Exercise brief:
Your answer is a copy of every line in the records where "degrees" appears.

Available data:
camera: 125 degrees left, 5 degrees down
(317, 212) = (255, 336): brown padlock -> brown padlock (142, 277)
* * *
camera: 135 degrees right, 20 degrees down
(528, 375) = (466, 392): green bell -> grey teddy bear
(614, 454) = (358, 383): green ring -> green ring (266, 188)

The completed task:
camera: 125 degrees left, 5 degrees down
camera: 135 degrees right, 20 degrees down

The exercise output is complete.